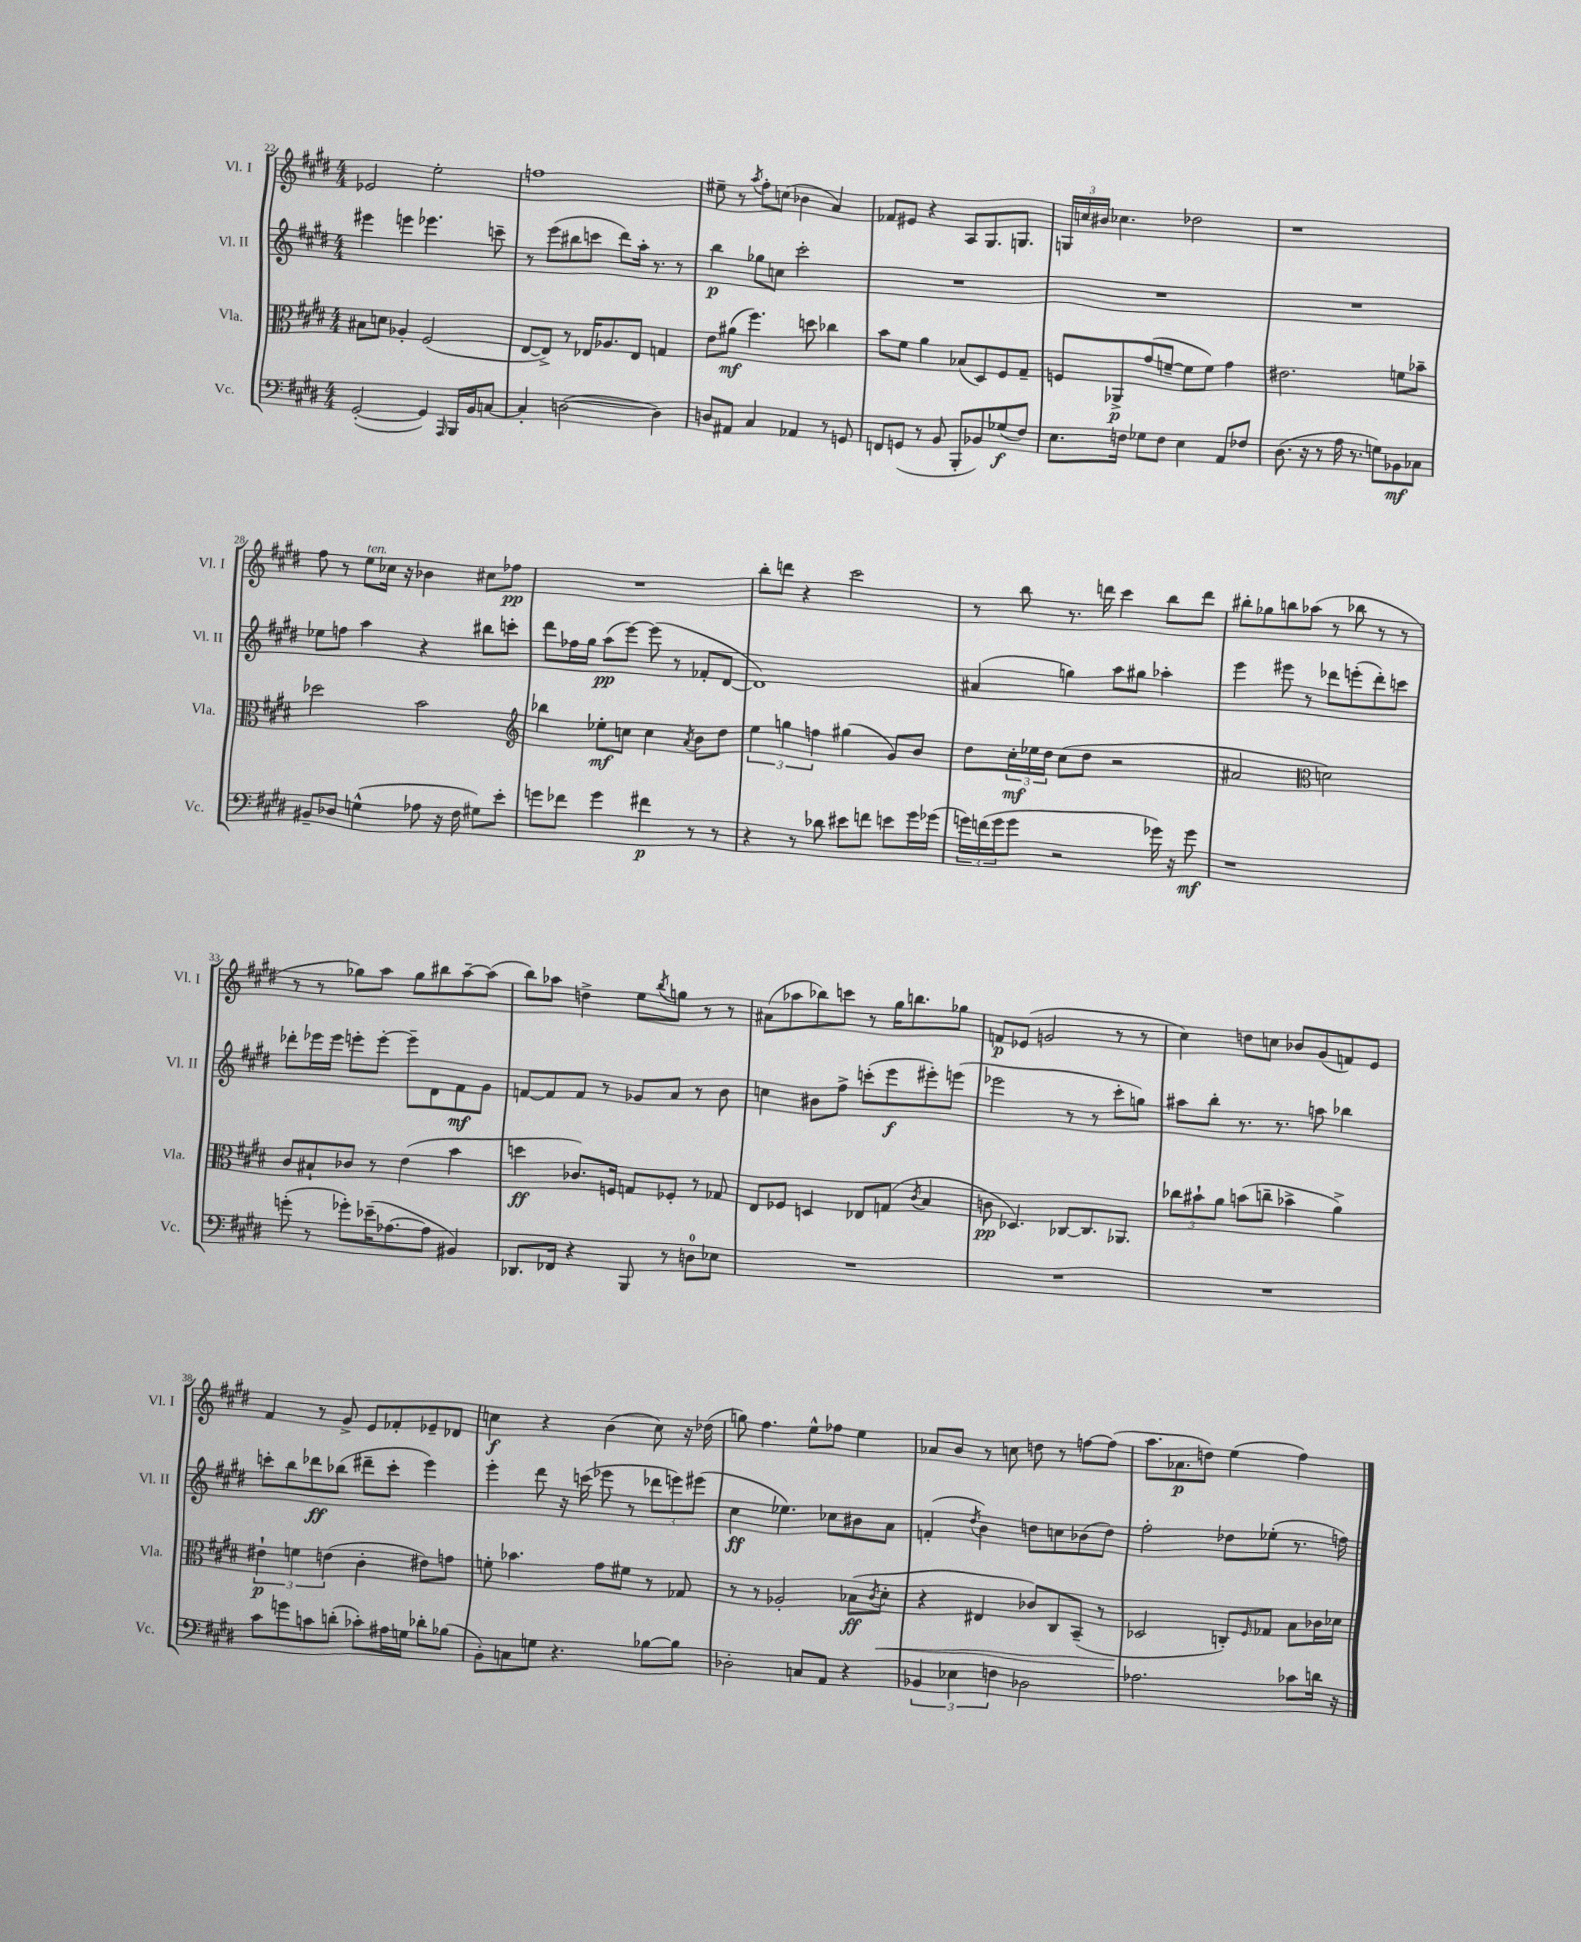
<<
\new StaffGroup <<
\new Staff = "s0" \with { instrumentName = "Vl. I" shortInstrumentName = "Vl. I" } {
    \clef treble \key e \major \numericTimeSignature \time 4/4
    ees'2 e''2-. |
    f''1 |
    eis''8-- r8 \acciaccatura { a''8 } fis''8-. c''8( bes'4 a'4) |
    fes'8 eis'8 r4 a8 gis8. g8. |
    \tuplet 3/2 { g16 c''16 bis'16 } ces''4. des''2 |
    r1 |
    fis''8 r8 e''8^\markup { \italic "ten." } ces''16 r16 bes'4 cis''8 fes''8\pp |
    R1 |
    b''8-. d'''8 r4 cis'''2 |
    r8 b''8 r8. d'''16 cis'''4 b''8 d'''8 |
    bis''8-. ges''8 b''8 aes''8( r8 bes''8 r8 r8 |
    r8 r8 ges''8) a''8 ges''8 bis''8 a''8~-- a''8( |
    b''8) aes''8 d''4-> e''8 \acciaccatura { b''8 } g''8 r8 r8 |
    ais'8( aes''8 bes''8) c'''8 r8 gis''16 b''8. ges''8 |
    f'8\p ees'8( g'2 r8 r8 |
    cis''4) d''8 c''8 bes'8 gis'8( f'8) e'8 |
    fis'4 r8 gis'8-> e'8 fes'8-. ees'8-- des'8 |
    c''4\f r4 b'4( c''8) r16 des''16( |
    g''8) fis''4. e''8-^ fes''8 e''4 |
    aes'8 b'8 r8 c''8 d''8 r8 f''8~ f''8( |
    a''8. aes'8.\p d''8) e''4( fis''4) \bar "|." |
}
\new Staff = "s1" \with { instrumentName = "Vl. II" shortInstrumentName = "Vl. II" } {
    \clef treble \key e \major \numericTimeSignature \time 4/4
    eis'''4 e'''4 ees'''4. c'''8-- |
    r8 e'''8( bis''8 c'''8 dis'''8) a''16-. r8. r8 |
    b''4\p ges''8 c''8 cis'''2-. |
    R1 |
    R1 |
    R1 |
    ees''8 f''8 a''4 r4 bis''8 c'''8-. |
    dis'''8 fes''16 gis''16 a''8\pp( e'''8~) e'''8( r8 fes'8-. dis'8~ |
    dis'1) |
    ais'4( g''4) a''8 gis''8 aes''4-. |
    e'''4 eis'''8 r8 des'''8 e'''8-.( des'''8-.) c'''8 |
    des'''8-. ees'''16 ees'''16 e'''8-. e'''8~-. e'''8-- dis'8 fis'8\mf gis'8 |
    f'8~ f'8 f'8 r8 ges'8 a'8 r8 b'8 |
    c''4 bis'8 fis''8-> c'''8-.( e'''8\f eis'''8-.) e'''8( |
    ees'''2 r8 r8 cis'''8-. g''8) |
    ais''8 b''8-. r8. r8. a''8 bes''4 |
    c'''8-. b''8 des'''8\ff bes''8( dis'''8-- c'''8-. e'''4) |
    e'''4-. dis'''8 r16 c'''16( ees'''8 r8 \tuplet 3/2 { des'''8 e'''8) eis'''8( } |
    cis''4\ff ees''4.) ces''8 bis'8 a'8 |
    f'4-.( \acciaccatura { dis''8 } b'4) d''8 c''8 bes'8( d''8) |
    fis''2-. des''8 ees''8-.( r8. f''16) \bar "|." |
}
\new Staff = "s2" \with { instrumentName = "Vla." shortInstrumentName = "Vla." } {
    \clef alto \key e \major \numericTimeSignature \time 4/4
    bis8 d'8 aes4-. fis2( |
    e8~ e8->) r8 ees16 aes8. ees8 g4 |
    e'8 ais'8\mf( fis''4.) d''8 ces''4 |
    b'8 fis'8 a'4 bes8( dis8) fis8 gis8-- |
    f8 aes,8->\p gis'8( f'8~-- f'8 f'8) gis'4 |
    eis'2. f'8 bes'8-- |
    des''2 b'2 |
    \clef treble bes''4 ees''8-.\mf c''8 c''4 \acciaccatura { a'8 } b'8 dis''8 |
    \tuplet 3/2 { e''4 g''4 f''4 } gis''4( gis'8) b'8 |
    dis''8 \tuplet 3/2 { cis''16-.\mf ees''16 dis''16 } cis''8( dis''8 r2 |
    ais'2 \clef alto d'2) |
    cis'8 bis8-! ces'8 r8 e'4( b'4 |
    d''4\ff ces'8.) f16 g8 fes8-. r8 ges8 |
    e8 fes8 d4 ees8 g8( \acciaccatura { cis'8 } b4 |
    c'8\pp des4.) ces8~ ces8. aes,8. |
    \tuplet 3/2 { ces''8 bis'8-! a'8 } b'8( c''8-- bes'4-> a'4->) |
    \tuplet 3/2 { eis'4-!\p f'4 e'4( } cis'4-. eis'8) g'8 |
    f'8-. bes'4. gis'8 fis'8 r8 ges8 |
    r8 r8 aes2-. bes8\ff( \acciaccatura { cis'8 } dis'8-.\< |
    r4 eis4 ces'8) cis8 b,8--( r8 |
    des2\! c8-.) \grace { fis16 } ges8 b8 ces'16 des'16 \bar "|." |
}
\new Staff = "s3" \with { instrumentName = "Vc." shortInstrumentName = "Vc." } {
    \clef bass \key e \major \numericTimeSignature \time 4/4
    gis,2~-.( gis,4) \grace { a,,16 } b,,16 b,16 c8~ |
    c4-. d2~( d4) |
    d8 ais,8 cis4 aes,4 r8 g,8 |
    f,8 g,8( r8 b,8 b,,8-. bes,8) ges8\f( fis8) |
    e8. f16 ges8 f8 e4 a,8 fes8 |
    dis8.( r16 r8 a16 r8. g8) bes,8\mf ces8 |
    bis,8-- des8 g4-^( aes8 r16 fis16 gis8) e'8-. |
    g'8 fes'8 g'4 fis'4\p r8 r8 |
    r4 r8 des'8 eis'8 f'8 e'8 gis'16 ges'16( |
    \tuplet 3/2 { g'16) f'16( g'16 } g'8 r2 ges'16) r16 ges'8\mf |
    r1 |
    g'8-.( r8 ges'8-.) ees'16--( aes8.~ aes8 bis,4) |
    des,8. fes,16 r4 b,,8 r8 d8-0 ees8 |
    R1 |
    R1 |
    R1 |
    cis'8 g'8 c'8 d'8-.( ces'8-.) ais16 g16 des'8-. bes8( |
    b,8-.) c8 g8 r4. bes8~ bes8 |
    des2-. c8 a,8 r4 |
    \tuplet 3/2 { bes,4 ees4 f4 } des2 |
    aes2. ces'8 d'16 r16 \bar "|." |
}
>>
>>
\layout { \context { \Score currentBarNumber = #22 } }
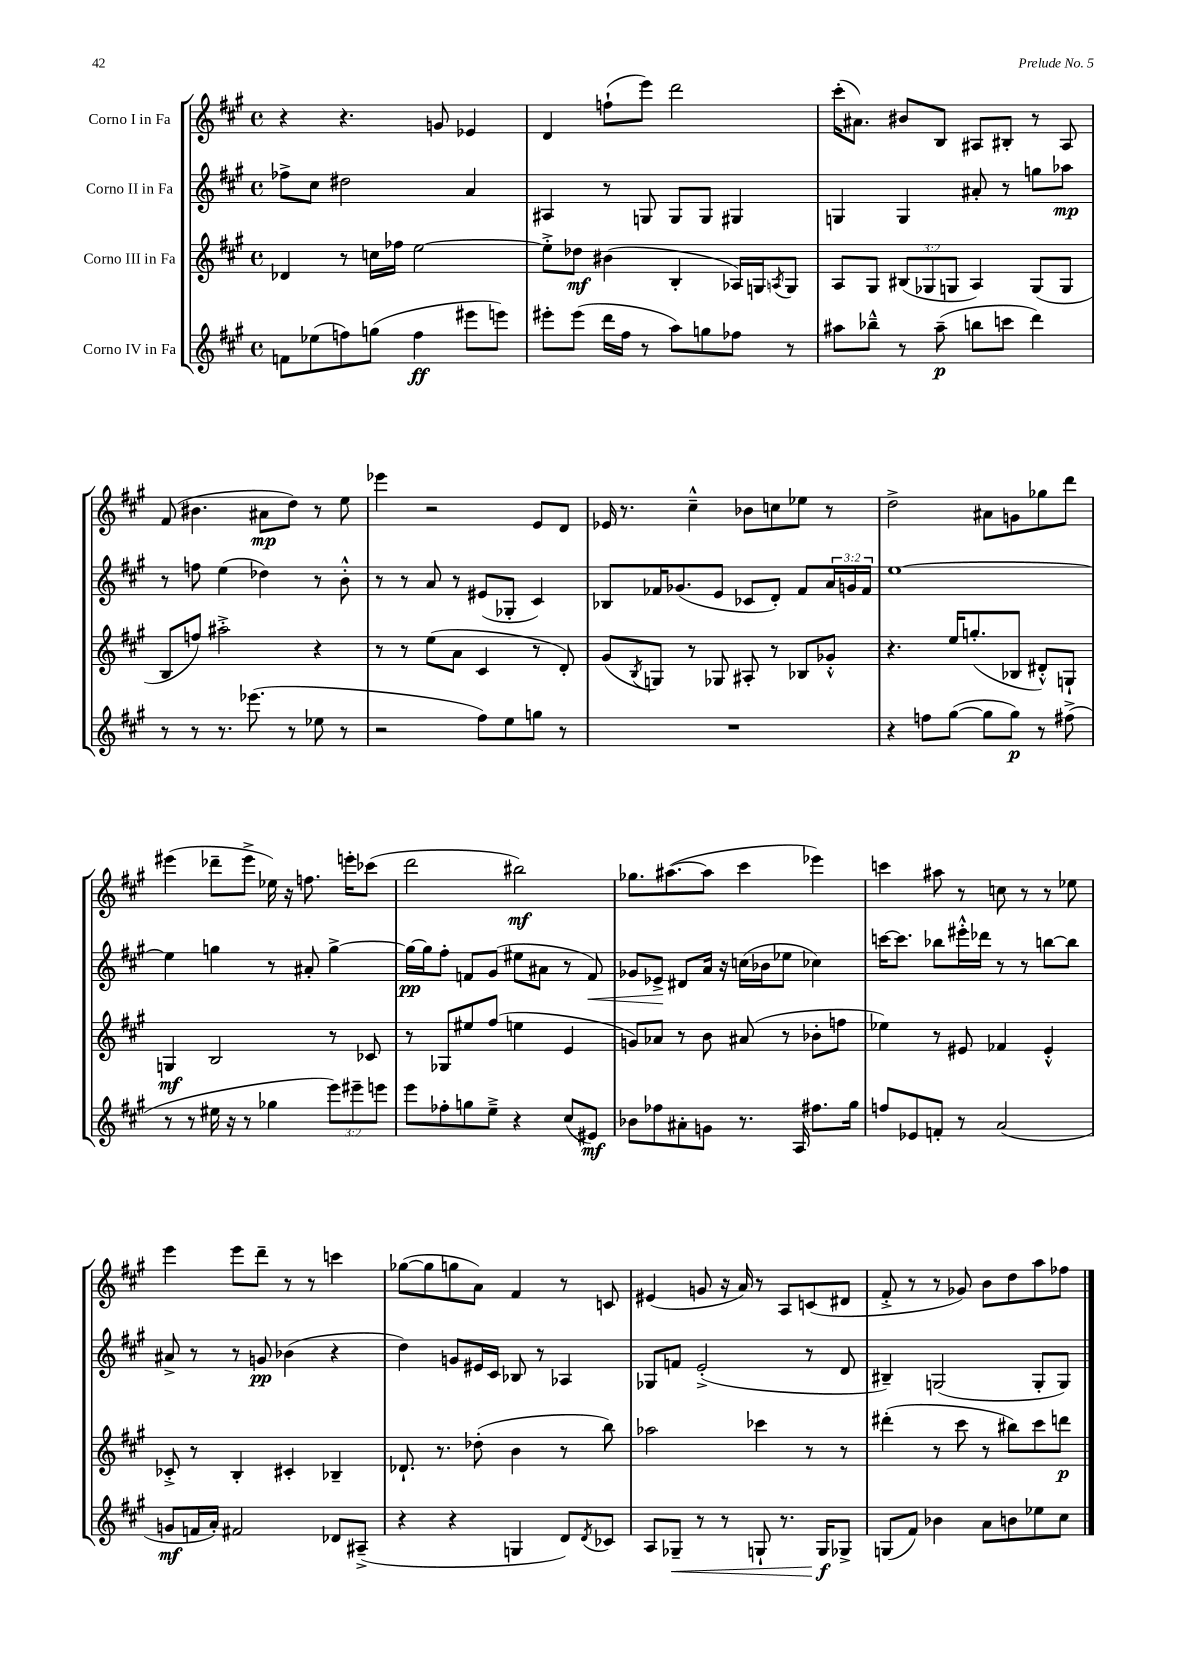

***

DIRECTIONS FOR THIS TASK -
Set down every line of notation for the items above, character for character, and leave the pictures out.

OUTPUT -
<<
\new StaffGroup <<
\new Staff = "s0" \with { instrumentName = "Vl. I" shortInstrumentName = "Vl. I" } {
    \clef treble \key e \major \numericTimeSignature \time 4/4
    ees'2 e''2-. |
    f''1 |
    eis''8-- r8 \acciaccatura { a''8 } fis''8-. c''8( bes'4 a'4) |
    fes'8 eis'8 r4 a8 gis8. g8. |
    \tuplet 3/2 { g16 c''16 bis'16 } ces''4. des''2 |
    r1 |
    fis''8 r8 e''8^\markup { \italic "ten." } ces''16 r16 bes'4 cis''8 fes''8\pp |
    R1 |
    b''8-. d'''8 r4 cis'''2 |
    r8 b''8 r8. d'''16 cis'''4 b''8 d'''8 |
    bis''8-. ges''8 b''8 aes''8( r8 bes''8 r8 r8 |
    r8 r8 ges''8) a''8 ges''8 bis''8 a''8~-- a''8( |
    b''8) aes''8 d''4-> e''8 \acciaccatura { b''8 } g''8 r8 r8 |
    ais'8( aes''8 bes''8) c'''8 r8 gis''16 b''8. ges''8 |
    f'8\p ees'8( g'2 r8 r8 |
    cis''4) d''8 c''8 bes'8 gis'8( f'8) e'8 |
    fis'4 r8 gis'8-> e'8 fes'8-. ees'8-- des'8 |
    c''4\f r4 b'4( c''8) r16 des''16( |
    g''8) fis''4. e''8-^ fes''8 e''4 |
    aes'8 b'8 r8 c''8 d''8 r8 f''8~ f''8( |
    a''8. aes'8.\p d''8) e''4( fis''4) \bar "|." |
}
\new Staff = "s1" \with { instrumentName = "Vl. II" shortInstrumentName = "Vl. II" } {
    \clef treble \key e \major \numericTimeSignature \time 4/4
    eis'''4 e'''4 ees'''4. c'''8-- |
    r8 e'''8( bis''8 c'''8 dis'''8) a''16-. r8. r8 |
    b''4\p ges''8 c''8 cis'''2-. |
    R1 |
    R1 |
    R1 |
    ees''8 f''8 a''4 r4 bis''8 c'''8-. |
    dis'''8 fes''16 gis''16 a''8\pp( e'''8~) e'''8( r8 fes'8-. dis'8~ |
    dis'1) |
    ais'4( g''4) a''8 gis''8 aes''4-. |
    e'''4 eis'''8 r8 des'''8 e'''8-.( des'''8-.) c'''8 |
    des'''8-. ees'''16 ees'''16 e'''8-. e'''8~-. e'''8-- dis'8 fis'8\mf gis'8 |
    f'8~ f'8 f'8 r8 ges'8 a'8 r8 b'8 |
    c''4 bis'8 fis''8-> c'''8-.( e'''8\f eis'''8-.) e'''8( |
    ees'''2 r8 r8 cis'''8-. g''8) |
    ais''8 b''8-. r8. r8. a''8 bes''4 |
    c'''8-. b''8 des'''8\ff bes''8( dis'''8-- c'''8-. e'''4) |
    e'''4-. dis'''8 r16 c'''16( ees'''8 r8 \tuplet 3/2 { des'''8 e'''8) eis'''8( } |
    cis''4\ff ees''4.) ces''8 bis'8 a'8 |
    f'4-.( \acciaccatura { dis''8 } b'4) d''8 c''8 bes'8( d''8) |
    fis''2-. des''8 ees''8-.( r8. f''16) \bar "|." |
}
\new Staff = "s2" \with { instrumentName = "Vla." shortInstrumentName = "Vla." } {
    \clef alto \key e \major \numericTimeSignature \time 4/4
    bis8 d'8 aes4-. fis2( |
    e8~ e8->) r8 ees16 aes8. ees8 g4 |
    e'8 ais'8\mf( fis''4.) d''8 ces''4 |
    b'8 fis'8 a'4 bes8( dis8) fis8 gis8-- |
    f8 aes,8->\p gis'8( f'8~-- f'8 f'8) gis'4 |
    eis'2. f'8 bes'8-- |
    des''2 b'2 |
    \clef treble bes''4 ees''8-.\mf c''8 c''4 \acciaccatura { a'8 } b'8 dis''8 |
    \tuplet 3/2 { e''4 g''4 f''4 } gis''4( gis'8) b'8 |
    dis''8 \tuplet 3/2 { cis''16-.\mf ees''16 dis''16 } cis''8( dis''8 r2 |
    ais'2 \clef alto d'2) |
    cis'8 bis8-! ces'8 r8 e'4( b'4 |
    d''4\ff ces'8.) f16 g8 fes8-. r8 ges8 |
    e8 fes8 d4 ees8 g8( \acciaccatura { cis'8 } b4 |
    c'8\pp des4.) ces8~ ces8. aes,8. |
    \tuplet 3/2 { ces''8 bis'8-! a'8 } b'8( c''8-- bes'4-> a'4->) |
    \tuplet 3/2 { eis'4-!\p f'4 e'4( } cis'4-. eis'8) g'8 |
    f'8-. bes'4. gis'8 fis'8 r8 ges8 |
    r8 r8 aes2-. bes8\ff( \acciaccatura { cis'8 } dis'8-.\< |
    r4 eis4 ces'8) cis8 b,8--( r8 |
    des2\! c8-.) \grace { fis16 } ges8 b8 ces'16 des'16 \bar "|." |
}
\new Staff = "s3" \with { instrumentName = "Vc." shortInstrumentName = "Vc." } {
    \clef bass \key e \major \numericTimeSignature \time 4/4
    gis,2~-.( gis,4) \grace { a,,16 } b,,16 b,16 c8~ |
    c4-. d2~( d4) |
    d8 ais,8 cis4 aes,4 r8 g,8 |
    f,8 g,8( r8 b,8 b,,8-. bes,8) ges8\f( fis8) |
    e8. f16 ges8 f8 e4 a,8 fes8 |
    dis8.( r16 r8 a16 r8. g8) bes,8\mf ces8 |
    bis,8-- des8 g4-^( aes8 r16 fis16 gis8) e'8-. |
    g'8 fes'8 g'4 fis'4\p r8 r8 |
    r4 r8 des'8 eis'8 f'8 e'8 gis'16 ges'16( |
    \tuplet 3/2 { g'16) f'16( g'16 } g'8 r2 ges'16) r16 ges'8\mf |
    r1 |
    g'8-.( r8 ges'8-.) ees'16--( aes8.~ aes8 bis,4) |
    des,8. fes,16 r4 b,,8 r8 d8-0 ees8 |
    R1 |
    R1 |
    R1 |
    cis'8 g'8 c'8 d'8-.( ces'8-.) ais16 g16 des'8-. bes8( |
    b,8-.) c8 g8 r4. bes8~ bes8 |
    des2-. c8 a,8 r4 |
    \tuplet 3/2 { bes,4 ees4 f4 } des2 |
    aes2. ces'8 d'16 r16 \bar "|." |
}
>>
>>
\layout { \context { \Score currentBarNumber = #22 } }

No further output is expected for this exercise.